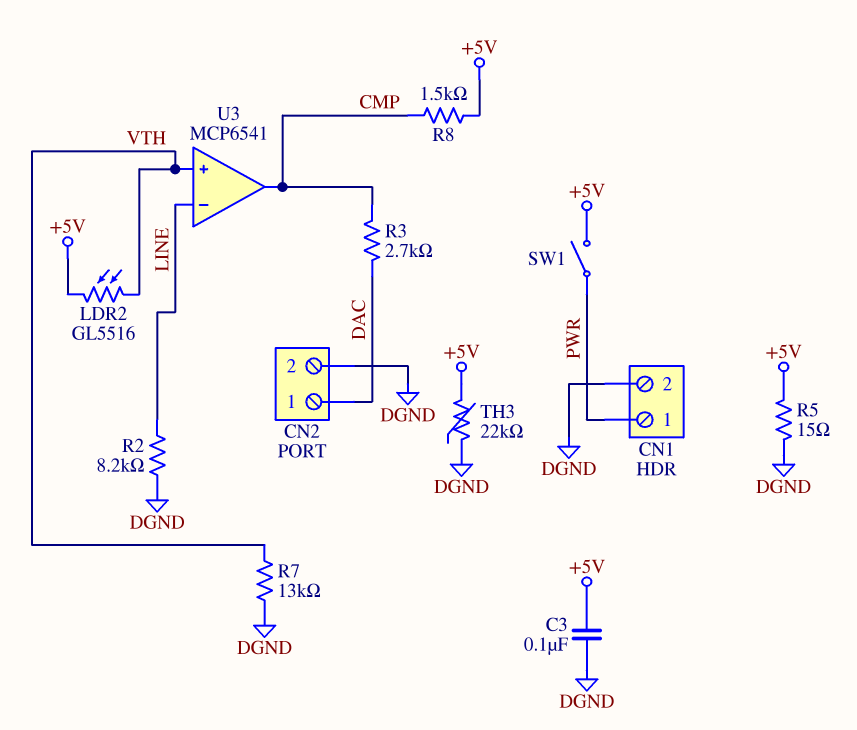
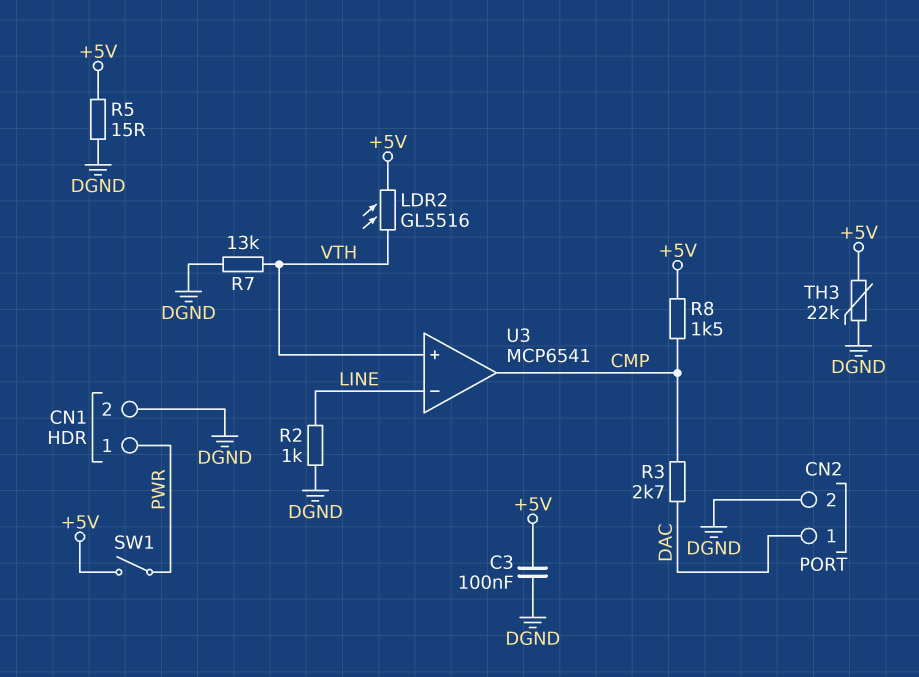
R2: 8.2k (DGND, LINE) -> 1k (DGND, LINE)

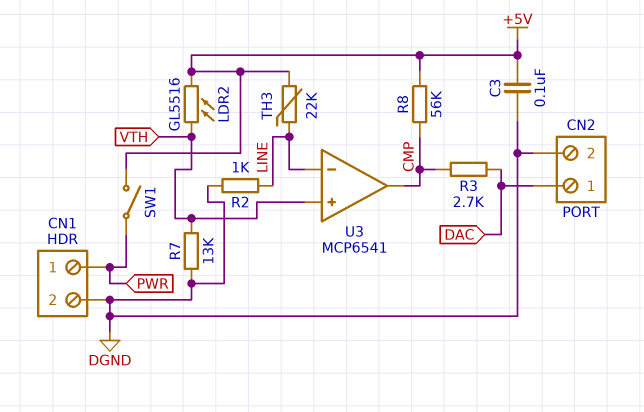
R5: 15 (+5V, DGND) -> none
R8: 1.5k (+5V, CMP) -> 56k (+5V, CMP)
TH3: 22k (+5V, DGND) -> 22k (+5V, LINE)

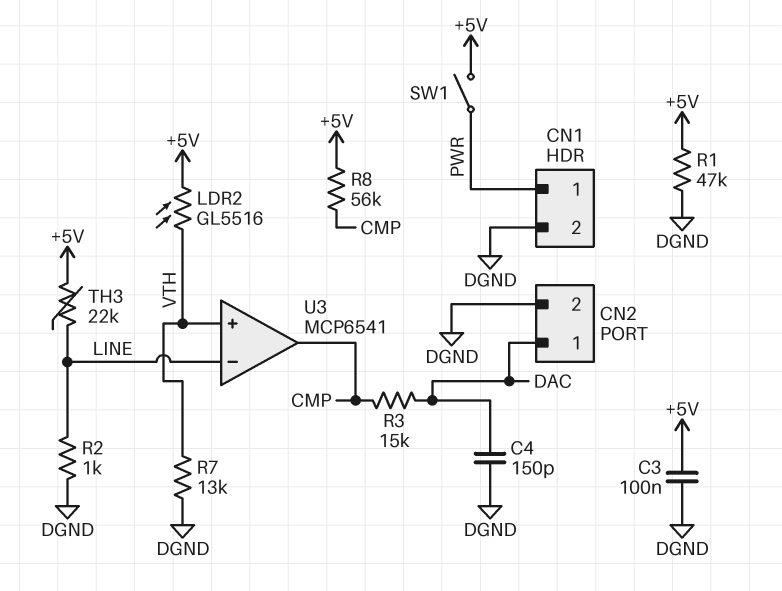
C4: none -> 150pF (DAC, DGND)
R1: none -> 47k (+5V, DGND)
R3: 2.7k (CMP, DAC) -> 15k (CMP, DAC)

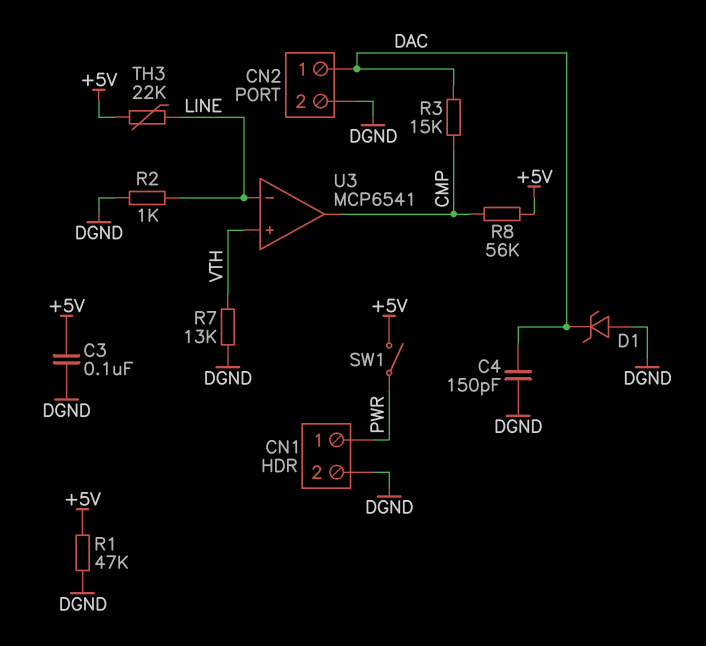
D1: none -> zener (A DGND, K DAC)
LDR2: GL5516 (+5V, VTH) -> none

· · · · · · ·

* Exercise goal: The output is the data above, repeated exactly, with pictures omitted.

* Result:
R2: 8.2k (DGND, LINE) -> 1k (DGND, LINE)

R5: 15 (+5V, DGND) -> none
R8: 1.5k (+5V, CMP) -> 56k (+5V, CMP)
TH3: 22k (+5V, DGND) -> 22k (+5V, LINE)

C4: none -> 150pF (DAC, DGND)
R1: none -> 47k (+5V, DGND)
R3: 2.7k (CMP, DAC) -> 15k (CMP, DAC)

D1: none -> zener (A DGND, K DAC)
LDR2: GL5516 (+5V, VTH) -> none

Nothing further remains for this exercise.